● Dataset content

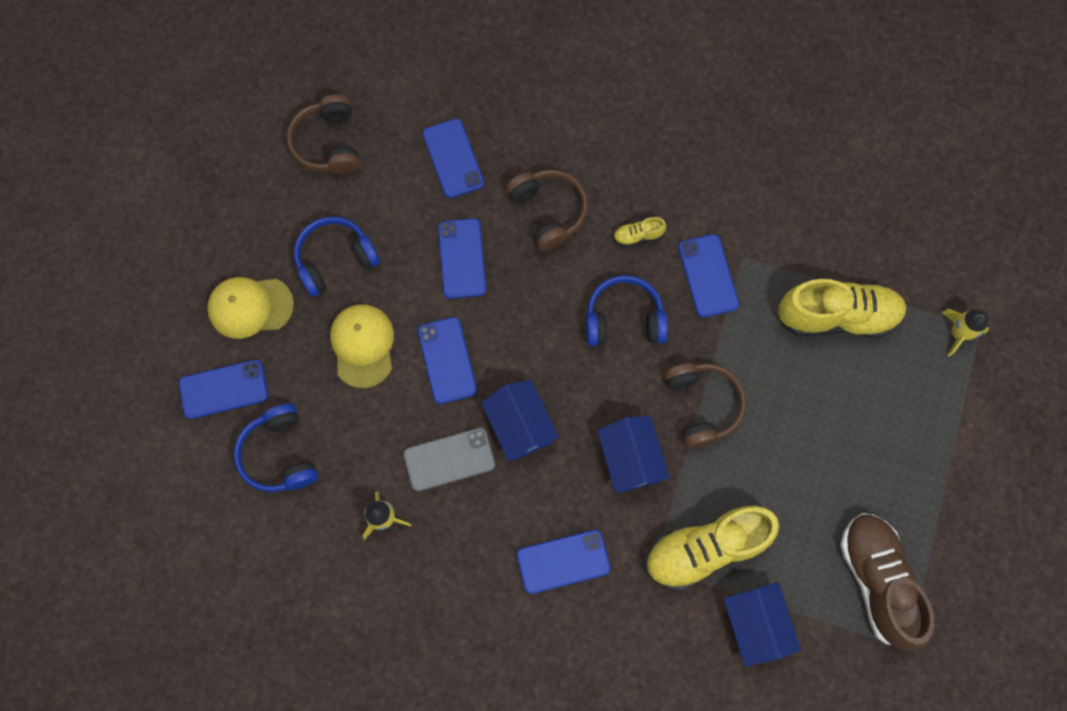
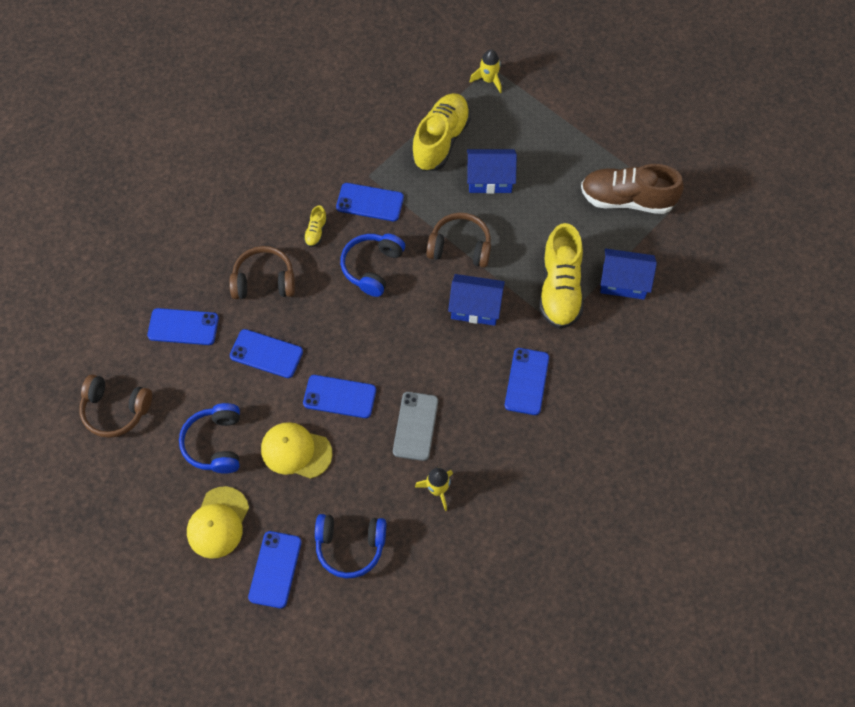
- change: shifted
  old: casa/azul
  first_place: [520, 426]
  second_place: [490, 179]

● What to do
Without including any pictures, copy every line above exactly.

● Output of the task
- change: shifted
  old: casa/azul
  first_place: [520, 426]
  second_place: [490, 179]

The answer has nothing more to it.